§ Set task:
Format every line of the data below as a Markdown table with the columns "Row" and "Text," numbering the rows and skipping blank lines. Leave out the pictures.

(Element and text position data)

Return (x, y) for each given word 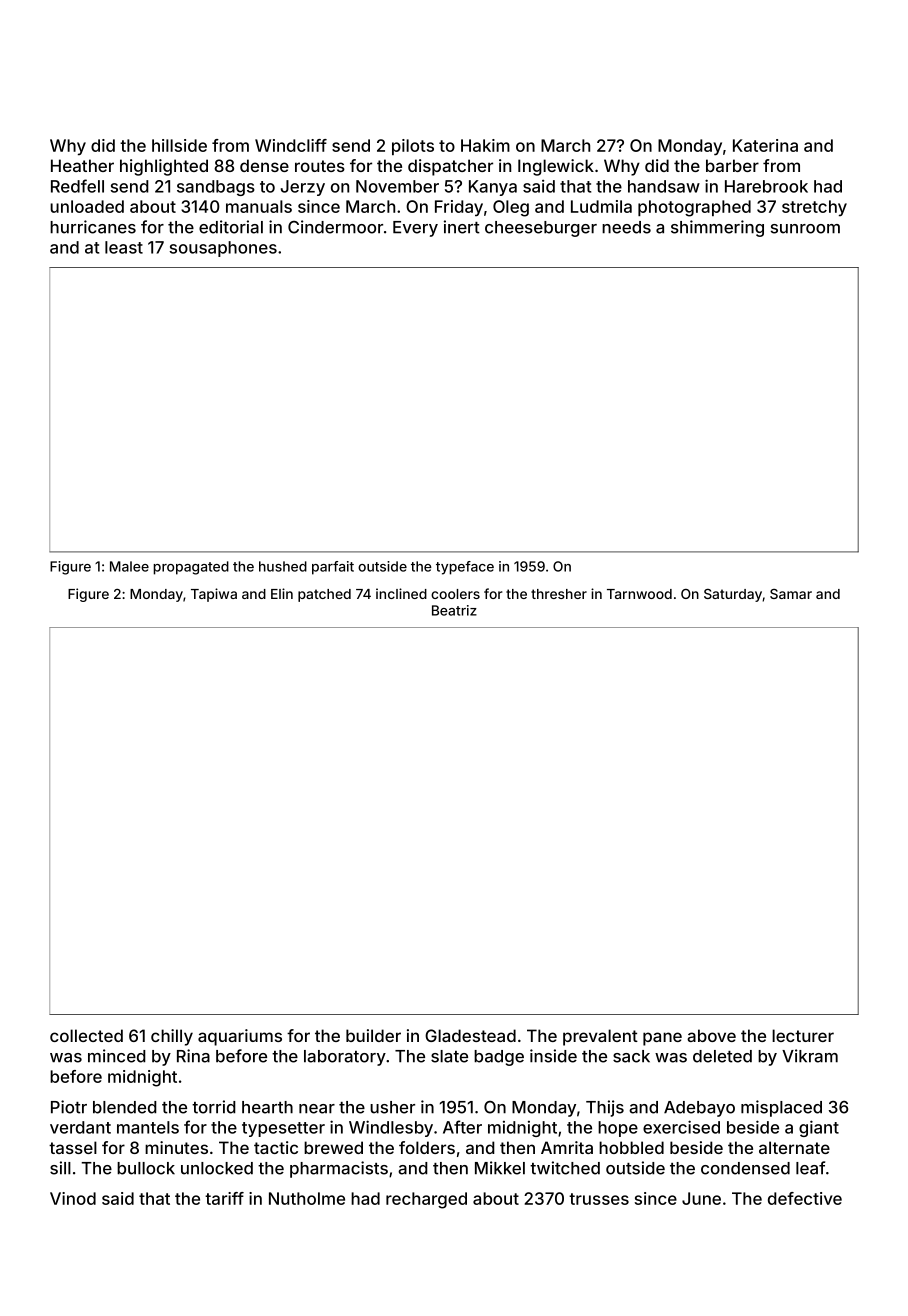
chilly (172, 1037)
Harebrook (766, 186)
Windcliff (291, 145)
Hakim (485, 145)
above (711, 1035)
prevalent (600, 1037)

§ Output:
| Row | Text |
|---|---|
| 1 | Return (x, y) for each given word  |
| 2 | chilly (172, 1037) |
| 3 | Harebrook (766, 186) |
| 4 | Windcliff (291, 145) |
| 5 | Hakim (485, 145) |
| 6 | above (711, 1035) |
| 7 | prevalent (600, 1037) |